::: Input material :::

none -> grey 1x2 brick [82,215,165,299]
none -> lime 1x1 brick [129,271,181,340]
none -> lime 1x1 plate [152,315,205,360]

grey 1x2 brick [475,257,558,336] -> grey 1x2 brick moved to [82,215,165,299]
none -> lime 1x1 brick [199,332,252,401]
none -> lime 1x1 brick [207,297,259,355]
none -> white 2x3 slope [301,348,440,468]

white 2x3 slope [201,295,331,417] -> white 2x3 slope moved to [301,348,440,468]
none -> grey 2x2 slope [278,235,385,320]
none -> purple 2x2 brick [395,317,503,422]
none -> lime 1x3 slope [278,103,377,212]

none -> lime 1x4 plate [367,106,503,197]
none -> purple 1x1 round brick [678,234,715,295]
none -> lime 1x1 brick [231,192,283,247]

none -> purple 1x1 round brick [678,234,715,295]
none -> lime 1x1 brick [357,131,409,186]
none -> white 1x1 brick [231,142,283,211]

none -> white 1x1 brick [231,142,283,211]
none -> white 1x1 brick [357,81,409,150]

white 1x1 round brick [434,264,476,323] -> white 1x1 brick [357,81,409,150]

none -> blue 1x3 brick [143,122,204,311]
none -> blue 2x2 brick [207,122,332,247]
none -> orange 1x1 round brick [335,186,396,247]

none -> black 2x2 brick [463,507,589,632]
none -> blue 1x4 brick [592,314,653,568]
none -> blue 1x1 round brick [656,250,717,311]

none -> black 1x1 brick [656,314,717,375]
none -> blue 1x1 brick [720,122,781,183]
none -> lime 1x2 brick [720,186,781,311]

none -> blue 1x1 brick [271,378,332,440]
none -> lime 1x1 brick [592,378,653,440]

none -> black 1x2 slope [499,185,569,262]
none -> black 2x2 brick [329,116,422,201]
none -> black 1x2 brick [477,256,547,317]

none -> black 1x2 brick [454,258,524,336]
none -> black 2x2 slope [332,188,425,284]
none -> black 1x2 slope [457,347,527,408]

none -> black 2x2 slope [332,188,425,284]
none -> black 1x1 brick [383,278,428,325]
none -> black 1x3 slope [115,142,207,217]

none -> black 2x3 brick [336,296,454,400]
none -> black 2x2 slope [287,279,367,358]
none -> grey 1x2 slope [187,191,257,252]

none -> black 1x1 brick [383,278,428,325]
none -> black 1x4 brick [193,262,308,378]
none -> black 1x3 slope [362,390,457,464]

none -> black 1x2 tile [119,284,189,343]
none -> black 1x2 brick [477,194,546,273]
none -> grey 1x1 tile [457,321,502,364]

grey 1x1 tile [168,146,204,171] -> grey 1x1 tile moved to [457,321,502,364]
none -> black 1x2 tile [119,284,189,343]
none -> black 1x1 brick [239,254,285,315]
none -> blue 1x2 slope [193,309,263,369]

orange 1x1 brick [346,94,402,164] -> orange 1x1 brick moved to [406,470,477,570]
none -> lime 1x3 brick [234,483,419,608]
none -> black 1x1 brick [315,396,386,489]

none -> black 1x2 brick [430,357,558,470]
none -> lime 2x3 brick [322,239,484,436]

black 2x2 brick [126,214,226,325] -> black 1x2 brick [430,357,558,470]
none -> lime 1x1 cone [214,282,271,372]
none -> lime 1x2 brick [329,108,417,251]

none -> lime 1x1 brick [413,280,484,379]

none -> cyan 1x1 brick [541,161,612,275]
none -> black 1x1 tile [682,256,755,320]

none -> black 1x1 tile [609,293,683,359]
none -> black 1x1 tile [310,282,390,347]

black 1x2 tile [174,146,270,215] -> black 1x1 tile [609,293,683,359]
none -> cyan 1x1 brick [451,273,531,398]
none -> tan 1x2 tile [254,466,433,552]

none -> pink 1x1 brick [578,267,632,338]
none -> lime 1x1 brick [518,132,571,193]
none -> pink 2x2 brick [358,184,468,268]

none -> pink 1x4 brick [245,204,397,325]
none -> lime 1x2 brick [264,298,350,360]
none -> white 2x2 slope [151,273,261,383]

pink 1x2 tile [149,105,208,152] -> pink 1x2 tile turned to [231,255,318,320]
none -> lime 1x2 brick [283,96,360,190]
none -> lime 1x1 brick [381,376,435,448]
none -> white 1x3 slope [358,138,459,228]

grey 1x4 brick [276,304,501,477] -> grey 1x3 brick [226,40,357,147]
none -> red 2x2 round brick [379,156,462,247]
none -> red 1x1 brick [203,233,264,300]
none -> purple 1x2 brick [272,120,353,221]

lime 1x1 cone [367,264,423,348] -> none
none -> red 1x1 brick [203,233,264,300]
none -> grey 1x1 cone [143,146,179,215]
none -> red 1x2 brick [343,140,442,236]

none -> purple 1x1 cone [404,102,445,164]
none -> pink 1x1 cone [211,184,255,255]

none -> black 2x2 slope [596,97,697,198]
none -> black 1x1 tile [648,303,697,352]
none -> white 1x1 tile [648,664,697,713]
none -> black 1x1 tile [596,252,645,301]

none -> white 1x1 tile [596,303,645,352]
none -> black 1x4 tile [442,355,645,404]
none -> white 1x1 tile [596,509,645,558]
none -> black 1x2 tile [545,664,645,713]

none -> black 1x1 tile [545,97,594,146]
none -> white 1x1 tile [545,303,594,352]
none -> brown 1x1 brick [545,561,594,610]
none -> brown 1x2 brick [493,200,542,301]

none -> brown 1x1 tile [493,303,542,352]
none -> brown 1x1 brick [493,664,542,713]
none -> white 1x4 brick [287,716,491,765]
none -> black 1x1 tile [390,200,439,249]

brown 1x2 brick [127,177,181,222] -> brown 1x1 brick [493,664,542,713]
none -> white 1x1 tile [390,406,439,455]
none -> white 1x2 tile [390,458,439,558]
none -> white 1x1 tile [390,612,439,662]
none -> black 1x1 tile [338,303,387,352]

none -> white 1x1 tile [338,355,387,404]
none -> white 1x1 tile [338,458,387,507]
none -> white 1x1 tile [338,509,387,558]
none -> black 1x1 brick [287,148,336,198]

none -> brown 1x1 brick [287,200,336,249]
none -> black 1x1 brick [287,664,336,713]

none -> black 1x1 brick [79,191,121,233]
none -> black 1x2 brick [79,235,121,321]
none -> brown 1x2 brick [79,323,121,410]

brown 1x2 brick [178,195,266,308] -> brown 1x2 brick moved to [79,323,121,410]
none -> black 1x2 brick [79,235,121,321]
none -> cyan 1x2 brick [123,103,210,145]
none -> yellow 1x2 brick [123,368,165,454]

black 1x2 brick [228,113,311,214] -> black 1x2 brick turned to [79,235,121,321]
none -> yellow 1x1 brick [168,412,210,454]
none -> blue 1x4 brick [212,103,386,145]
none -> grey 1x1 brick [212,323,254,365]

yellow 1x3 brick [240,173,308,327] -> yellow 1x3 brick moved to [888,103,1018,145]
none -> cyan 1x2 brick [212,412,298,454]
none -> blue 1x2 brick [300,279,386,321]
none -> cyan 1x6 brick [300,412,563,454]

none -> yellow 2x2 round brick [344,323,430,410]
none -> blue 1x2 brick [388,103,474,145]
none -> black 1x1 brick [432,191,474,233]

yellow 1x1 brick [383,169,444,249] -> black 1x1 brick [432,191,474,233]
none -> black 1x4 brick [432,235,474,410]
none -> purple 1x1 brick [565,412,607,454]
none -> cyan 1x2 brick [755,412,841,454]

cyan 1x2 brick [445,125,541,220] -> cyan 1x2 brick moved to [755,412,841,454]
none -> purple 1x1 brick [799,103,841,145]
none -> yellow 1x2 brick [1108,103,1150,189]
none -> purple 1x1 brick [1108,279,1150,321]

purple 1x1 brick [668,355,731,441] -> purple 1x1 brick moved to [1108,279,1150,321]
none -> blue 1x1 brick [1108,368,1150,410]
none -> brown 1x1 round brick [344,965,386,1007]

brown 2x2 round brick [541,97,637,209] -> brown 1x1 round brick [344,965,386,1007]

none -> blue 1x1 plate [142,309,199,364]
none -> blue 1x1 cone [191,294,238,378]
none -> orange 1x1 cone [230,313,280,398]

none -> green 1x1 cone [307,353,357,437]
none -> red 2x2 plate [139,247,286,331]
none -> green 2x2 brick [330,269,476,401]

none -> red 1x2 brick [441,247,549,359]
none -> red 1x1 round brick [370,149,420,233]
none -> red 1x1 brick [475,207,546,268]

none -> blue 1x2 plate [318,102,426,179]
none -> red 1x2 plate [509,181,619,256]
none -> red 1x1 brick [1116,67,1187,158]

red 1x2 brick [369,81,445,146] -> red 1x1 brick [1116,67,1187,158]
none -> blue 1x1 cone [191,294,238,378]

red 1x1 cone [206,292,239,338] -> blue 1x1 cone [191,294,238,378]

:::

Problem to solve: Each line in the data that holds the string "pink" must be returned.

Answer space:
none -> pink 1x1 brick [578,267,632,338]
none -> pink 2x2 brick [358,184,468,268]
none -> pink 1x4 brick [245,204,397,325]
pink 1x2 tile [149,105,208,152] -> pink 1x2 tile turned to [231,255,318,320]
none -> pink 1x1 cone [211,184,255,255]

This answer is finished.